WHAT YOU HAVE TO DO - When you reach the line containing "purple brick E7", begin copying exactly, and keep going through the last line of the records below, copying nothing before it.

INPUT -
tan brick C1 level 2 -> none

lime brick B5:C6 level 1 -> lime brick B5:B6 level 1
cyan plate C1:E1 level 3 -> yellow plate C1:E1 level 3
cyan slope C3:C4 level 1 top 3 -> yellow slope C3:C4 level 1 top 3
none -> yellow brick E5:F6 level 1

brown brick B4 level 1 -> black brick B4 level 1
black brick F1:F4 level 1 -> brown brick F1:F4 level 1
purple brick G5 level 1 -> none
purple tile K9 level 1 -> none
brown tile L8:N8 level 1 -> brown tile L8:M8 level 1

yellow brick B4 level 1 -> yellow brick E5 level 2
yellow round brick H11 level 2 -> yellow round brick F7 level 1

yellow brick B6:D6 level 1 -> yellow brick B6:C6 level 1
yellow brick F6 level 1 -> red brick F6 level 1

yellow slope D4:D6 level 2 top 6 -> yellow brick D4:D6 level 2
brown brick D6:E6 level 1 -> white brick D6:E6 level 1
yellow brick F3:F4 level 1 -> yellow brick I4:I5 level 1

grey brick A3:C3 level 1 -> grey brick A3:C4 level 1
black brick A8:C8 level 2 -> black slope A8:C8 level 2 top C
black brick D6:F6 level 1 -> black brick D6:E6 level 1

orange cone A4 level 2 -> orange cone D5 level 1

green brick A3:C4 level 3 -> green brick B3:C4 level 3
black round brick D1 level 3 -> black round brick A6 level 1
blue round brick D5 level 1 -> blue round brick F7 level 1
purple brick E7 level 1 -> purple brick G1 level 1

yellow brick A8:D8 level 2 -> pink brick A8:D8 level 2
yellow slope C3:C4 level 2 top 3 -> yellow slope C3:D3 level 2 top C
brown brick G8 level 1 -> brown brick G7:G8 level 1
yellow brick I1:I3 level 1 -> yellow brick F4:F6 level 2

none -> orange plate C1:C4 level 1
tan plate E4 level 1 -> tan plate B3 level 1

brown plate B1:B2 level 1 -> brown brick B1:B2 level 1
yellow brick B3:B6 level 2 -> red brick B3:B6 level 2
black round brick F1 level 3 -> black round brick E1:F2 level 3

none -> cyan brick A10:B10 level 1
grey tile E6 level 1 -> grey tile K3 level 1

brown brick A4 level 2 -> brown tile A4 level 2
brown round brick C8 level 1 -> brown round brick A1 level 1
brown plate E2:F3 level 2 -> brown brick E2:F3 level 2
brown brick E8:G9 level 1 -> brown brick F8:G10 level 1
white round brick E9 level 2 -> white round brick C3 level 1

RESULT BELOW -
purple brick E7 level 1 -> purple brick G1 level 1

yellow brick A8:D8 level 2 -> pink brick A8:D8 level 2
yellow slope C3:C4 level 2 top 3 -> yellow slope C3:D3 level 2 top C
brown brick G8 level 1 -> brown brick G7:G8 level 1
yellow brick I1:I3 level 1 -> yellow brick F4:F6 level 2

none -> orange plate C1:C4 level 1
tan plate E4 level 1 -> tan plate B3 level 1

brown plate B1:B2 level 1 -> brown brick B1:B2 level 1
yellow brick B3:B6 level 2 -> red brick B3:B6 level 2
black round brick F1 level 3 -> black round brick E1:F2 level 3

none -> cyan brick A10:B10 level 1
grey tile E6 level 1 -> grey tile K3 level 1

brown brick A4 level 2 -> brown tile A4 level 2
brown round brick C8 level 1 -> brown round brick A1 level 1
brown plate E2:F3 level 2 -> brown brick E2:F3 level 2
brown brick E8:G9 level 1 -> brown brick F8:G10 level 1
white round brick E9 level 2 -> white round brick C3 level 1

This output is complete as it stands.